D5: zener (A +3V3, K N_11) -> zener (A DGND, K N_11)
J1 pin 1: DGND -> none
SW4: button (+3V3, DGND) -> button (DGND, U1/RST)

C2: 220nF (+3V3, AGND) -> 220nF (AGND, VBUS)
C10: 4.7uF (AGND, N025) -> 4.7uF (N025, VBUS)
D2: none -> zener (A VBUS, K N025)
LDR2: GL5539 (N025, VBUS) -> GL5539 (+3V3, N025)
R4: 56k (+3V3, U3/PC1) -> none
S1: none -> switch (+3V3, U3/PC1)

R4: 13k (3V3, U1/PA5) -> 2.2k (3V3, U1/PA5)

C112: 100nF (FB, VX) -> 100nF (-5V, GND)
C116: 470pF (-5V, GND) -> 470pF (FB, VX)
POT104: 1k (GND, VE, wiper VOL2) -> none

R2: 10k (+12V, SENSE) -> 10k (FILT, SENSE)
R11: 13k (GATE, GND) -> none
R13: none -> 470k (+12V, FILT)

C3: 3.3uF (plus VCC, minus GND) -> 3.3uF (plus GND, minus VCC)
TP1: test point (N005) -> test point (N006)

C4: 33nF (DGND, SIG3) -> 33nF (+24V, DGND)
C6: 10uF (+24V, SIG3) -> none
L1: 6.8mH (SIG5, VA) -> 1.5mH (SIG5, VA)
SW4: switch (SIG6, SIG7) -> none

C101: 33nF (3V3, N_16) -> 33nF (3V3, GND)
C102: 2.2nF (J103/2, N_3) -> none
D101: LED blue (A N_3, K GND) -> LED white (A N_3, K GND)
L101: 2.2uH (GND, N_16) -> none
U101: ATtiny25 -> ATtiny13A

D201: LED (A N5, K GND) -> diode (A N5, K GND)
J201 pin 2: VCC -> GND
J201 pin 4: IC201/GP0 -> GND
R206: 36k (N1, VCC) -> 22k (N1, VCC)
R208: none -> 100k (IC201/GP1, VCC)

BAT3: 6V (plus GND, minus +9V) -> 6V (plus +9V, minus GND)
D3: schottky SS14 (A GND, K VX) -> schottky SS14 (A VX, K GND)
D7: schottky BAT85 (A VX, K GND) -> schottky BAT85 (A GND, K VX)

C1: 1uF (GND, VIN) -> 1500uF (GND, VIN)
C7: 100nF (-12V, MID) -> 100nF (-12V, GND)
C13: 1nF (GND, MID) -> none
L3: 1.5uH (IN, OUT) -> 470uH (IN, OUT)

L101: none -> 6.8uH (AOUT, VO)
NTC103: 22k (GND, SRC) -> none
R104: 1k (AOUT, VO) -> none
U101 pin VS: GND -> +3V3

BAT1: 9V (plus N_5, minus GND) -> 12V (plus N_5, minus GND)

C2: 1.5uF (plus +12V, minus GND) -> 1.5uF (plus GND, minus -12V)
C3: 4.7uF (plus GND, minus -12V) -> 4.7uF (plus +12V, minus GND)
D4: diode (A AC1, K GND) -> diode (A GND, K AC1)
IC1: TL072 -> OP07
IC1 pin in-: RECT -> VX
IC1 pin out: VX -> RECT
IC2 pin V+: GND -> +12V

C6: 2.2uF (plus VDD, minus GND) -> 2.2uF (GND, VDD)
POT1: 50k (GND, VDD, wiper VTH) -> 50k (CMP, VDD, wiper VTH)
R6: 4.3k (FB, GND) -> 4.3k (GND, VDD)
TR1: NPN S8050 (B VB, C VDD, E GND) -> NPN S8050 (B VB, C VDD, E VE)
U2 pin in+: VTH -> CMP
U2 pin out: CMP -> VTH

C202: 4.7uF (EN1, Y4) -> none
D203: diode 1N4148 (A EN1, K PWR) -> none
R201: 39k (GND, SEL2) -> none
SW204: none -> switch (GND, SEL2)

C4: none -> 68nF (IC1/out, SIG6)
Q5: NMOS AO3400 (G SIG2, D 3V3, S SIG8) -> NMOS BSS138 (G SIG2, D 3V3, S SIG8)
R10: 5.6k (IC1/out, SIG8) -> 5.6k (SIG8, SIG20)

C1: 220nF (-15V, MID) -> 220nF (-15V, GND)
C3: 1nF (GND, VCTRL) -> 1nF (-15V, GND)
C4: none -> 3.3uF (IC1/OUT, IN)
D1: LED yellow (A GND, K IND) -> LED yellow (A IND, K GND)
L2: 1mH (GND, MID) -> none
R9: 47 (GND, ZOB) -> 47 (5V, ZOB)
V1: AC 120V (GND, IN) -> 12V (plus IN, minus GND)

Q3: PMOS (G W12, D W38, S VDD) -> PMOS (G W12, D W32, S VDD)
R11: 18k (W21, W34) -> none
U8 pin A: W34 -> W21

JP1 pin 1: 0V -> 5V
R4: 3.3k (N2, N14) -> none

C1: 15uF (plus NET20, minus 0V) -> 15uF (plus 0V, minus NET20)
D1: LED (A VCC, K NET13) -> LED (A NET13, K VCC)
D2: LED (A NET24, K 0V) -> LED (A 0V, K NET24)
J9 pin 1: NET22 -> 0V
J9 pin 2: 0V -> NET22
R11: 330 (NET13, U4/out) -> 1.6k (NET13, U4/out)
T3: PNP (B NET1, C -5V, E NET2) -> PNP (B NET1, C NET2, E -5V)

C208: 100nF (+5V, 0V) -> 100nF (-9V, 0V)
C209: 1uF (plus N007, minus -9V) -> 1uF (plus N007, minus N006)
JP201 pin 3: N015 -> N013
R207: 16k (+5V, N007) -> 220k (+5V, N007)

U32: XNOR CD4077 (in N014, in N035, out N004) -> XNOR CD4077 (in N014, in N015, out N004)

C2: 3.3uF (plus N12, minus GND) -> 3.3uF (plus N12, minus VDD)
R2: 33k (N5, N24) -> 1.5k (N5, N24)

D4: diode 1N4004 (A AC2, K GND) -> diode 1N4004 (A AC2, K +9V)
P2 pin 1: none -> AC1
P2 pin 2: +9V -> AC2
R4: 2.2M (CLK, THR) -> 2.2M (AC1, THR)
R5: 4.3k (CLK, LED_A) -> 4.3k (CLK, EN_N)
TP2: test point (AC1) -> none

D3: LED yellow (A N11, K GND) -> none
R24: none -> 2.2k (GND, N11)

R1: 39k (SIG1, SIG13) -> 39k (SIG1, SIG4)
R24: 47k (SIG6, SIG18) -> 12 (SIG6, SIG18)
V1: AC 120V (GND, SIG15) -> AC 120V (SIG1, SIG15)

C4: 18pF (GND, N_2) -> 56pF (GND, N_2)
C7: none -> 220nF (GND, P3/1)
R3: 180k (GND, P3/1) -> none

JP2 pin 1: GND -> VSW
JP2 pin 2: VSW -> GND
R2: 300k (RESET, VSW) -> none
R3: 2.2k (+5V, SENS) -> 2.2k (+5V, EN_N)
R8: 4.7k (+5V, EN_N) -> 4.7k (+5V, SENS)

PROBLEM STATEMENT → So that nothing is lost, return the listing exactly and completely.

YOUR RESPONSE →
D5: zener (A +3V3, K N_11) -> zener (A DGND, K N_11)
J1 pin 1: DGND -> none
SW4: button (+3V3, DGND) -> button (DGND, U1/RST)

C2: 220nF (+3V3, AGND) -> 220nF (AGND, VBUS)
C10: 4.7uF (AGND, N025) -> 4.7uF (N025, VBUS)
D2: none -> zener (A VBUS, K N025)
LDR2: GL5539 (N025, VBUS) -> GL5539 (+3V3, N025)
R4: 56k (+3V3, U3/PC1) -> none
S1: none -> switch (+3V3, U3/PC1)

R4: 13k (3V3, U1/PA5) -> 2.2k (3V3, U1/PA5)

C112: 100nF (FB, VX) -> 100nF (-5V, GND)
C116: 470pF (-5V, GND) -> 470pF (FB, VX)
POT104: 1k (GND, VE, wiper VOL2) -> none

R2: 10k (+12V, SENSE) -> 10k (FILT, SENSE)
R11: 13k (GATE, GND) -> none
R13: none -> 470k (+12V, FILT)

C3: 3.3uF (plus VCC, minus GND) -> 3.3uF (plus GND, minus VCC)
TP1: test point (N005) -> test point (N006)

C4: 33nF (DGND, SIG3) -> 33nF (+24V, DGND)
C6: 10uF (+24V, SIG3) -> none
L1: 6.8mH (SIG5, VA) -> 1.5mH (SIG5, VA)
SW4: switch (SIG6, SIG7) -> none

C101: 33nF (3V3, N_16) -> 33nF (3V3, GND)
C102: 2.2nF (J103/2, N_3) -> none
D101: LED blue (A N_3, K GND) -> LED white (A N_3, K GND)
L101: 2.2uH (GND, N_16) -> none
U101: ATtiny25 -> ATtiny13A

D201: LED (A N5, K GND) -> diode (A N5, K GND)
J201 pin 2: VCC -> GND
J201 pin 4: IC201/GP0 -> GND
R206: 36k (N1, VCC) -> 22k (N1, VCC)
R208: none -> 100k (IC201/GP1, VCC)

BAT3: 6V (plus GND, minus +9V) -> 6V (plus +9V, minus GND)
D3: schottky SS14 (A GND, K VX) -> schottky SS14 (A VX, K GND)
D7: schottky BAT85 (A VX, K GND) -> schottky BAT85 (A GND, K VX)

C1: 1uF (GND, VIN) -> 1500uF (GND, VIN)
C7: 100nF (-12V, MID) -> 100nF (-12V, GND)
C13: 1nF (GND, MID) -> none
L3: 1.5uH (IN, OUT) -> 470uH (IN, OUT)

L101: none -> 6.8uH (AOUT, VO)
NTC103: 22k (GND, SRC) -> none
R104: 1k (AOUT, VO) -> none
U101 pin VS: GND -> +3V3

BAT1: 9V (plus N_5, minus GND) -> 12V (plus N_5, minus GND)

C2: 1.5uF (plus +12V, minus GND) -> 1.5uF (plus GND, minus -12V)
C3: 4.7uF (plus GND, minus -12V) -> 4.7uF (plus +12V, minus GND)
D4: diode (A AC1, K GND) -> diode (A GND, K AC1)
IC1: TL072 -> OP07
IC1 pin in-: RECT -> VX
IC1 pin out: VX -> RECT
IC2 pin V+: GND -> +12V

C6: 2.2uF (plus VDD, minus GND) -> 2.2uF (GND, VDD)
POT1: 50k (GND, VDD, wiper VTH) -> 50k (CMP, VDD, wiper VTH)
R6: 4.3k (FB, GND) -> 4.3k (GND, VDD)
TR1: NPN S8050 (B VB, C VDD, E GND) -> NPN S8050 (B VB, C VDD, E VE)
U2 pin in+: VTH -> CMP
U2 pin out: CMP -> VTH

C202: 4.7uF (EN1, Y4) -> none
D203: diode 1N4148 (A EN1, K PWR) -> none
R201: 39k (GND, SEL2) -> none
SW204: none -> switch (GND, SEL2)

C4: none -> 68nF (IC1/out, SIG6)
Q5: NMOS AO3400 (G SIG2, D 3V3, S SIG8) -> NMOS BSS138 (G SIG2, D 3V3, S SIG8)
R10: 5.6k (IC1/out, SIG8) -> 5.6k (SIG8, SIG20)

C1: 220nF (-15V, MID) -> 220nF (-15V, GND)
C3: 1nF (GND, VCTRL) -> 1nF (-15V, GND)
C4: none -> 3.3uF (IC1/OUT, IN)
D1: LED yellow (A GND, K IND) -> LED yellow (A IND, K GND)
L2: 1mH (GND, MID) -> none
R9: 47 (GND, ZOB) -> 47 (5V, ZOB)
V1: AC 120V (GND, IN) -> 12V (plus IN, minus GND)

Q3: PMOS (G W12, D W38, S VDD) -> PMOS (G W12, D W32, S VDD)
R11: 18k (W21, W34) -> none
U8 pin A: W34 -> W21

JP1 pin 1: 0V -> 5V
R4: 3.3k (N2, N14) -> none

C1: 15uF (plus NET20, minus 0V) -> 15uF (plus 0V, minus NET20)
D1: LED (A VCC, K NET13) -> LED (A NET13, K VCC)
D2: LED (A NET24, K 0V) -> LED (A 0V, K NET24)
J9 pin 1: NET22 -> 0V
J9 pin 2: 0V -> NET22
R11: 330 (NET13, U4/out) -> 1.6k (NET13, U4/out)
T3: PNP (B NET1, C -5V, E NET2) -> PNP (B NET1, C NET2, E -5V)

C208: 100nF (+5V, 0V) -> 100nF (-9V, 0V)
C209: 1uF (plus N007, minus -9V) -> 1uF (plus N007, minus N006)
JP201 pin 3: N015 -> N013
R207: 16k (+5V, N007) -> 220k (+5V, N007)

U32: XNOR CD4077 (in N014, in N035, out N004) -> XNOR CD4077 (in N014, in N015, out N004)

C2: 3.3uF (plus N12, minus GND) -> 3.3uF (plus N12, minus VDD)
R2: 33k (N5, N24) -> 1.5k (N5, N24)

D4: diode 1N4004 (A AC2, K GND) -> diode 1N4004 (A AC2, K +9V)
P2 pin 1: none -> AC1
P2 pin 2: +9V -> AC2
R4: 2.2M (CLK, THR) -> 2.2M (AC1, THR)
R5: 4.3k (CLK, LED_A) -> 4.3k (CLK, EN_N)
TP2: test point (AC1) -> none

D3: LED yellow (A N11, K GND) -> none
R24: none -> 2.2k (GND, N11)

R1: 39k (SIG1, SIG13) -> 39k (SIG1, SIG4)
R24: 47k (SIG6, SIG18) -> 12 (SIG6, SIG18)
V1: AC 120V (GND, SIG15) -> AC 120V (SIG1, SIG15)

C4: 18pF (GND, N_2) -> 56pF (GND, N_2)
C7: none -> 220nF (GND, P3/1)
R3: 180k (GND, P3/1) -> none

JP2 pin 1: GND -> VSW
JP2 pin 2: VSW -> GND
R2: 300k (RESET, VSW) -> none
R3: 2.2k (+5V, SENS) -> 2.2k (+5V, EN_N)
R8: 4.7k (+5V, EN_N) -> 4.7k (+5V, SENS)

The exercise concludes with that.